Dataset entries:
┌──

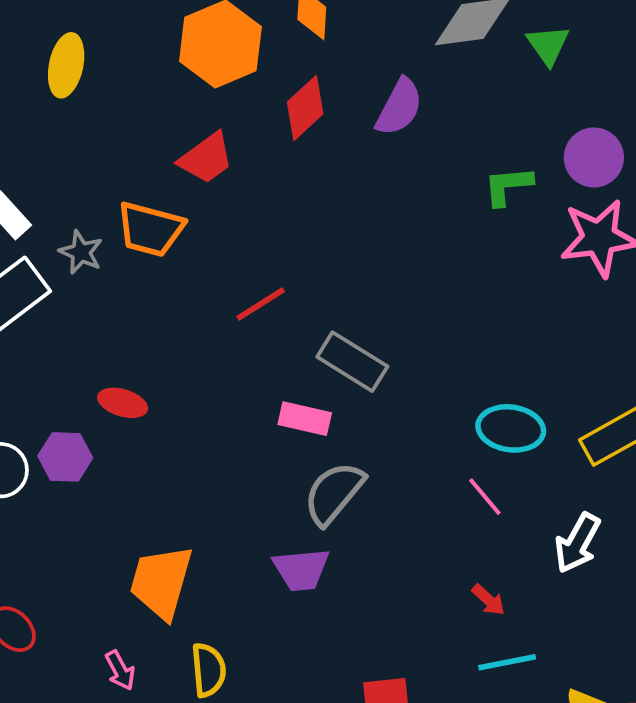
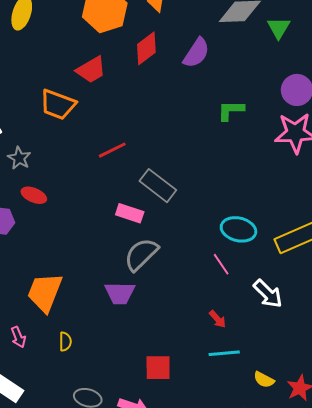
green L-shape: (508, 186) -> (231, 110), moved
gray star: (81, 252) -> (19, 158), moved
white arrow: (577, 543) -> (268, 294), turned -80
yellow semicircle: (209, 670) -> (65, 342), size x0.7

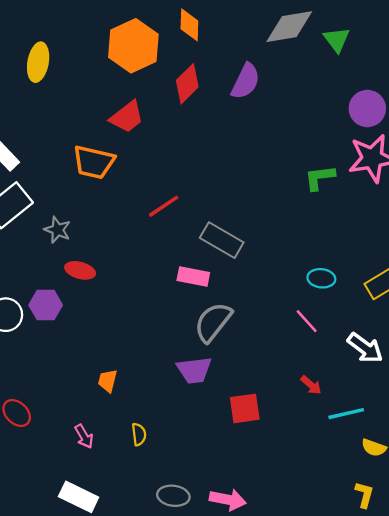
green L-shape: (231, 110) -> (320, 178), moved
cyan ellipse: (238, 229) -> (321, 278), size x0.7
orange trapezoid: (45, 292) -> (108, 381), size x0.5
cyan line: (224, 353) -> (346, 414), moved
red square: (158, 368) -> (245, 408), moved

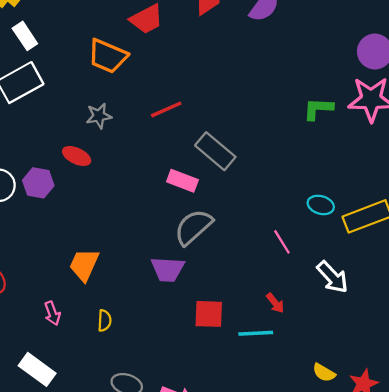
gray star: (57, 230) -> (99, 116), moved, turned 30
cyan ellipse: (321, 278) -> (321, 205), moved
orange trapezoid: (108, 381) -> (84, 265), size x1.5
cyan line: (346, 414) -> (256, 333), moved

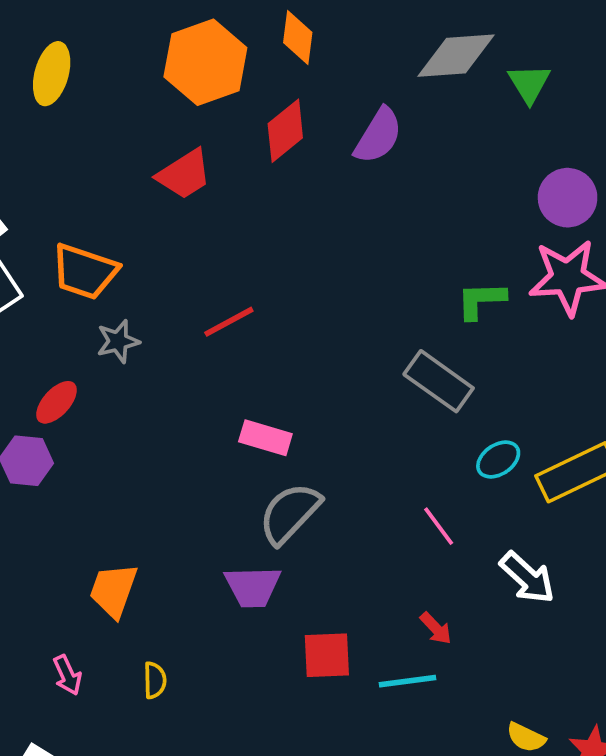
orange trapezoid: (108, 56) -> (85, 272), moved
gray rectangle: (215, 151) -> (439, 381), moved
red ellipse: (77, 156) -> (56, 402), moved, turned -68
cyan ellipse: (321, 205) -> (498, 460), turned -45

└──
┌──

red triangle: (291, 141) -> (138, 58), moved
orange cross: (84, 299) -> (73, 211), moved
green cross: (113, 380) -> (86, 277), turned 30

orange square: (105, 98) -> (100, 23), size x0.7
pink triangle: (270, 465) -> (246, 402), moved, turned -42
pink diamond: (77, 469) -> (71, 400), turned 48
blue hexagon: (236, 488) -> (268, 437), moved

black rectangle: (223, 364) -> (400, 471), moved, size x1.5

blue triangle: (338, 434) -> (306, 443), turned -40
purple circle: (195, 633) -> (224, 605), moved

└──

WORK REQUEST: Copy every line in the entries above that has the string "square" in it.

EXERCISE OUTPUT:
red square: (158, 368) -> (245, 408), moved
orange square: (105, 98) -> (100, 23), size x0.7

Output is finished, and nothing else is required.